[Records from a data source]

________________________

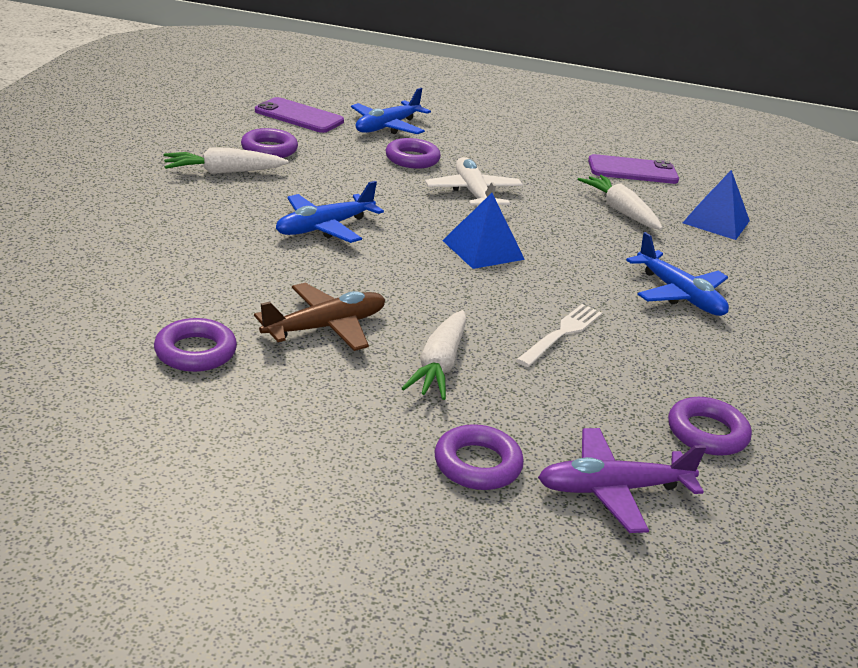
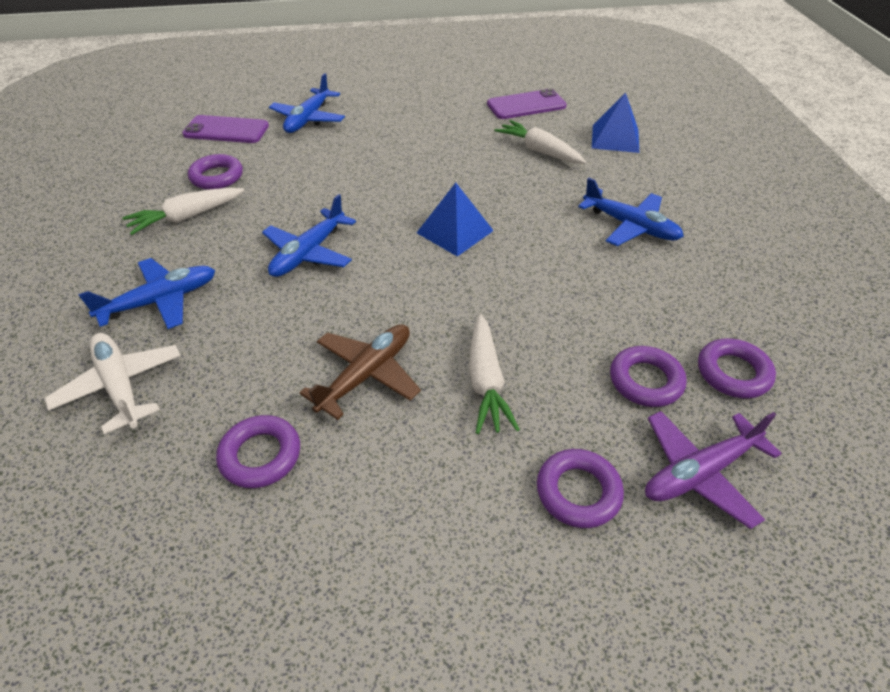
camera: 15 degrees left, 15 degrees up
(166, 225) = (161, 301): none -> blue plane
(412, 159) = (346, 148): purple ring -> purple ring (645, 381)
(473, 193) = (415, 170): white plane -> white plane (120, 386)
(562, 333) = (565, 304): white fork -> none

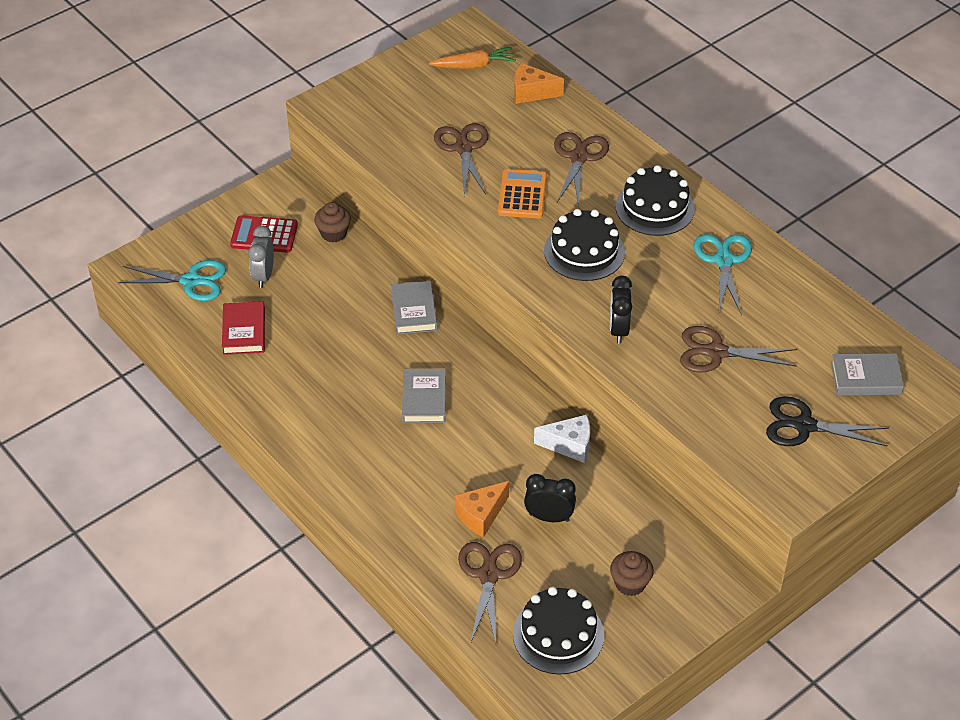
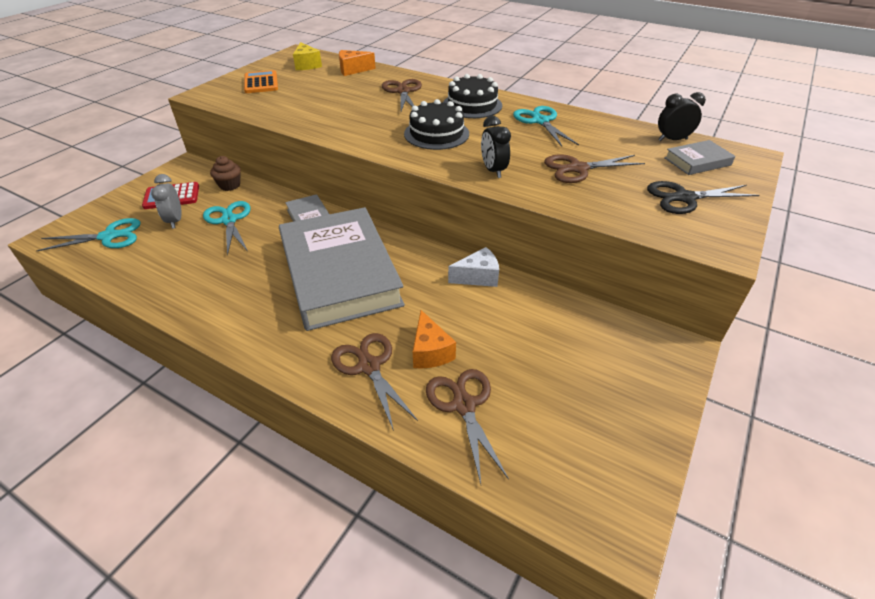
camera: 20 degrees left, 5 degrees down
(244, 331) = (162, 261): red book -> none
(322, 291) = (229, 220): none -> turquoise scissors
(424, 399) = (340, 273): grey book -> grey book, size x2.47
(463, 148) = (316, 100): brown scissors -> brown scissors (369, 366)
(474, 66) = (307, 65): orange carrot -> yellow cheese
(481, 515) = (430, 351): orange cheese -> orange cheese turned 45 degrees counterclockwise
(522, 195) = (372, 114): orange calculator -> orange calculator (261, 83)
(549, 517) = (492, 336): black clock -> black clock (672, 140)
(558, 635) = (563, 445): black cake -> none
(630, 583) = (597, 373): brown cupcake -> none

________________________

[WHAT IS NEEDED] Restate the preceding entries in full, word for word, with the pictures removed.

[SOLVED PROBLEM]
camera: 15 degrees left, 15 degrees up
(166, 225) = (161, 301): none -> blue plane
(412, 159) = (346, 148): purple ring -> purple ring (645, 381)
(473, 193) = (415, 170): white plane -> white plane (120, 386)
(562, 333) = (565, 304): white fork -> none

camera: 20 degrees left, 5 degrees down
(244, 331) = (162, 261): red book -> none
(322, 291) = (229, 220): none -> turquoise scissors
(424, 399) = (340, 273): grey book -> grey book, size x2.47
(463, 148) = (316, 100): brown scissors -> brown scissors (369, 366)
(474, 66) = (307, 65): orange carrot -> yellow cheese
(481, 515) = (430, 351): orange cheese -> orange cheese turned 45 degrees counterclockwise
(522, 195) = (372, 114): orange calculator -> orange calculator (261, 83)
(549, 517) = (492, 336): black clock -> black clock (672, 140)
(558, 635) = (563, 445): black cake -> none
(630, 583) = (597, 373): brown cupcake -> none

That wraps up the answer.